──────── DATASET ────────

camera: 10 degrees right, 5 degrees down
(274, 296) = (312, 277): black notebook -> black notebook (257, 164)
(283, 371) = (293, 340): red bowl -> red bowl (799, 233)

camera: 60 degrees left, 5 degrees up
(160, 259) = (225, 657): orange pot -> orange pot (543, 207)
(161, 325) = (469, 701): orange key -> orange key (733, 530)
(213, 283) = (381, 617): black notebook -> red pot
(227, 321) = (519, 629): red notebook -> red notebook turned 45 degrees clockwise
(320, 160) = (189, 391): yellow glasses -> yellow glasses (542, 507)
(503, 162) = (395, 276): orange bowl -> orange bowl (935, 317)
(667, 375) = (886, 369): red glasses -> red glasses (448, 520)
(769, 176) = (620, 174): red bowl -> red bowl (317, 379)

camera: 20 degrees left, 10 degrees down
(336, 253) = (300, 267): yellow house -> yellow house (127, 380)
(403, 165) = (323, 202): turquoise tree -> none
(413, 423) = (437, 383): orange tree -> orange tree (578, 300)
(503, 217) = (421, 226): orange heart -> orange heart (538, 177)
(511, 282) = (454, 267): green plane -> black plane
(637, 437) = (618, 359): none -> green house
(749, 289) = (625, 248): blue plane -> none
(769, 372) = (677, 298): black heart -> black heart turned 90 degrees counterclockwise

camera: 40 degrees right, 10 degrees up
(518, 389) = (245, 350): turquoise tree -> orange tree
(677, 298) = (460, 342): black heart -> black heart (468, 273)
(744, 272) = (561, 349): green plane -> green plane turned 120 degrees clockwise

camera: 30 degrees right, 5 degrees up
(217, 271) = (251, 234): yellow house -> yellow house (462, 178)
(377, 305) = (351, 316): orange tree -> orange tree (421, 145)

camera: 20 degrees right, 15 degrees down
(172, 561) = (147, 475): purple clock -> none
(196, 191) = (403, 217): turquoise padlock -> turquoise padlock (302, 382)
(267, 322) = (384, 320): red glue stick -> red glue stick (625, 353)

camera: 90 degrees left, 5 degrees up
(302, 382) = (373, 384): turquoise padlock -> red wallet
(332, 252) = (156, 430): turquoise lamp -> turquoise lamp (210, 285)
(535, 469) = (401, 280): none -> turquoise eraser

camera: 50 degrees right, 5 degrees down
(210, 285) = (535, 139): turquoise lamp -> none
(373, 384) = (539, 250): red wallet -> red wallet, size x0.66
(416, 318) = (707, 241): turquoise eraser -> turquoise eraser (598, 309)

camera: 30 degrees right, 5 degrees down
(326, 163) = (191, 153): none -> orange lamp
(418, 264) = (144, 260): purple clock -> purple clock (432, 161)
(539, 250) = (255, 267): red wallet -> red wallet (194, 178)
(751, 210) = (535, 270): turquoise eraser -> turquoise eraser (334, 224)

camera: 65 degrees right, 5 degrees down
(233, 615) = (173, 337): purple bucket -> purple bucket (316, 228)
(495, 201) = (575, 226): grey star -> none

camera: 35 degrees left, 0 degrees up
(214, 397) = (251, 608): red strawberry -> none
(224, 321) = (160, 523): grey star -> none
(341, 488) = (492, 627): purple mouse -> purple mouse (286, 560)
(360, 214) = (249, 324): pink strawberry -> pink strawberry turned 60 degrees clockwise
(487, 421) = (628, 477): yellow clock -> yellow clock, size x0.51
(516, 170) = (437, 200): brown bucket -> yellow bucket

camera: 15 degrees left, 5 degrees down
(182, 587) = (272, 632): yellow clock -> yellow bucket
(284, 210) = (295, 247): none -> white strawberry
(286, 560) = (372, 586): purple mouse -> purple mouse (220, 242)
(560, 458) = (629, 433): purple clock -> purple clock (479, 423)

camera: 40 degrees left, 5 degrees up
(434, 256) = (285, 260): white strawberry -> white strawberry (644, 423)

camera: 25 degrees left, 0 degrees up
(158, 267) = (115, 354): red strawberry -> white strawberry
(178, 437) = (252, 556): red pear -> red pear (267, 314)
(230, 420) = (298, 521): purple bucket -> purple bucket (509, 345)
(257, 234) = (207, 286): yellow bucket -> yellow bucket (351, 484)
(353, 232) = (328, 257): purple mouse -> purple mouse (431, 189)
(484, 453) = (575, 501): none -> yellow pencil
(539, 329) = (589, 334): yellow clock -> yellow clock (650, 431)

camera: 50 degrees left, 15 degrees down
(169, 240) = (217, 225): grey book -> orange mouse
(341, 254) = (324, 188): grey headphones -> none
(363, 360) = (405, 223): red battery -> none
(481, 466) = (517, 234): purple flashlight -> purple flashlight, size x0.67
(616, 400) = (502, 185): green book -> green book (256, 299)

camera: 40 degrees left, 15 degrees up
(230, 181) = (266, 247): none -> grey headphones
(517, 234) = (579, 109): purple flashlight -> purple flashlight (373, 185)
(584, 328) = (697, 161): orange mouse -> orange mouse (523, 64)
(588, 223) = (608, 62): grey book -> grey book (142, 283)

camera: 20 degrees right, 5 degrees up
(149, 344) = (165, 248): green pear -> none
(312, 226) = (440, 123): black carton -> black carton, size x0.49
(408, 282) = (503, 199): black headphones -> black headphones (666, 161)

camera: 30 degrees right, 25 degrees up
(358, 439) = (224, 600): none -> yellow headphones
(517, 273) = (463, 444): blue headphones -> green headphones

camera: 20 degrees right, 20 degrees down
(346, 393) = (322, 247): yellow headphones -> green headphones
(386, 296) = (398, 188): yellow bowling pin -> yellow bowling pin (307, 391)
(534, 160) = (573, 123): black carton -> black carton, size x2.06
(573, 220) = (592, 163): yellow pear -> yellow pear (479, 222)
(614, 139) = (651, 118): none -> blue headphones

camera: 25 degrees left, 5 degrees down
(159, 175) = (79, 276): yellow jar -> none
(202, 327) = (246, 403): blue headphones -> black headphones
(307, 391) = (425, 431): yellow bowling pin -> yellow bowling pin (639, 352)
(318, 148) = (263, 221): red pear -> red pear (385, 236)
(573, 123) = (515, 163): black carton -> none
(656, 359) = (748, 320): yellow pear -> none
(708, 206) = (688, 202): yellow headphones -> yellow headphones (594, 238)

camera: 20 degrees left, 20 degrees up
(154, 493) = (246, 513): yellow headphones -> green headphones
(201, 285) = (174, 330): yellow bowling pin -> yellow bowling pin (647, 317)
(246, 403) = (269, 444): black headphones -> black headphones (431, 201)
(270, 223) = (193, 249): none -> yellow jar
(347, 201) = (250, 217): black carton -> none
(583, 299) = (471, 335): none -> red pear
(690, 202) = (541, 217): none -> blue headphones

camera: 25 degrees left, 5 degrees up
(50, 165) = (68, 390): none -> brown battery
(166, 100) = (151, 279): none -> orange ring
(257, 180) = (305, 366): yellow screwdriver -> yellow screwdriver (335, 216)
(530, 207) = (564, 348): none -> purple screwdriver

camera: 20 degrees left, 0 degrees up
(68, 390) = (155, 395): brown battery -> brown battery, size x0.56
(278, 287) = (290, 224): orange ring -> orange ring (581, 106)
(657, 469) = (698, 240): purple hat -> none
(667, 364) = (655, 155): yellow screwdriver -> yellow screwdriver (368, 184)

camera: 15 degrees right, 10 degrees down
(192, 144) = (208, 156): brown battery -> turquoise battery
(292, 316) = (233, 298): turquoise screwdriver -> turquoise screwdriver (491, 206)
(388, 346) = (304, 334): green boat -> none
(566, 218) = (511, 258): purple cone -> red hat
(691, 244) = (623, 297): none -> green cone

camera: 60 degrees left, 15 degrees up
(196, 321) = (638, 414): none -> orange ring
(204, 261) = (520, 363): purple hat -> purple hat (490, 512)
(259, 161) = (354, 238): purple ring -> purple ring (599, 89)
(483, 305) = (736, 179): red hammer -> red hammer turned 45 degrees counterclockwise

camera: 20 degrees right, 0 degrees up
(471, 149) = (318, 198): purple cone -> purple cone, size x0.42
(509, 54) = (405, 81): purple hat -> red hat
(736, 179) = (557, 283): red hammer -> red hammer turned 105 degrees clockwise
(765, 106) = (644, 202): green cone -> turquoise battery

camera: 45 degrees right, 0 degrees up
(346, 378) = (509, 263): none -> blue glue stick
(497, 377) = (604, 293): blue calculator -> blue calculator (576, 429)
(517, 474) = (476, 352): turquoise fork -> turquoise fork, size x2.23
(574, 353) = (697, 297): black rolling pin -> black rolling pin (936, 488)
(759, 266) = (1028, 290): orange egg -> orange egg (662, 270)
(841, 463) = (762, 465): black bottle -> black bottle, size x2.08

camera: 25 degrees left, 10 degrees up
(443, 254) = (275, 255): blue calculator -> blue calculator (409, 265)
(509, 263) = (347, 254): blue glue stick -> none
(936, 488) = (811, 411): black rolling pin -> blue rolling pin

────────

● TASK DETAILS: One stretch of the lines above is wanted, from the line that contains "(751, 210) = (535, 270): turquoise" through the line that contains "(257, 234) = (207, 286): yellow". Output it exactly.

● RESULT OF THIS EXERCISE:
(751, 210) = (535, 270): turquoise eraser -> turquoise eraser (334, 224)

camera: 65 degrees right, 5 degrees down
(233, 615) = (173, 337): purple bucket -> purple bucket (316, 228)
(495, 201) = (575, 226): grey star -> none

camera: 35 degrees left, 0 degrees up
(214, 397) = (251, 608): red strawberry -> none
(224, 321) = (160, 523): grey star -> none
(341, 488) = (492, 627): purple mouse -> purple mouse (286, 560)
(360, 214) = (249, 324): pink strawberry -> pink strawberry turned 60 degrees clockwise
(487, 421) = (628, 477): yellow clock -> yellow clock, size x0.51
(516, 170) = (437, 200): brown bucket -> yellow bucket

camera: 15 degrees left, 5 degrees down
(182, 587) = (272, 632): yellow clock -> yellow bucket
(284, 210) = (295, 247): none -> white strawberry
(286, 560) = (372, 586): purple mouse -> purple mouse (220, 242)
(560, 458) = (629, 433): purple clock -> purple clock (479, 423)

camera: 40 degrees left, 5 degrees up
(434, 256) = (285, 260): white strawberry -> white strawberry (644, 423)

camera: 25 degrees left, 0 degrees up
(158, 267) = (115, 354): red strawberry -> white strawberry
(178, 437) = (252, 556): red pear -> red pear (267, 314)
(230, 420) = (298, 521): purple bucket -> purple bucket (509, 345)
(257, 234) = (207, 286): yellow bucket -> yellow bucket (351, 484)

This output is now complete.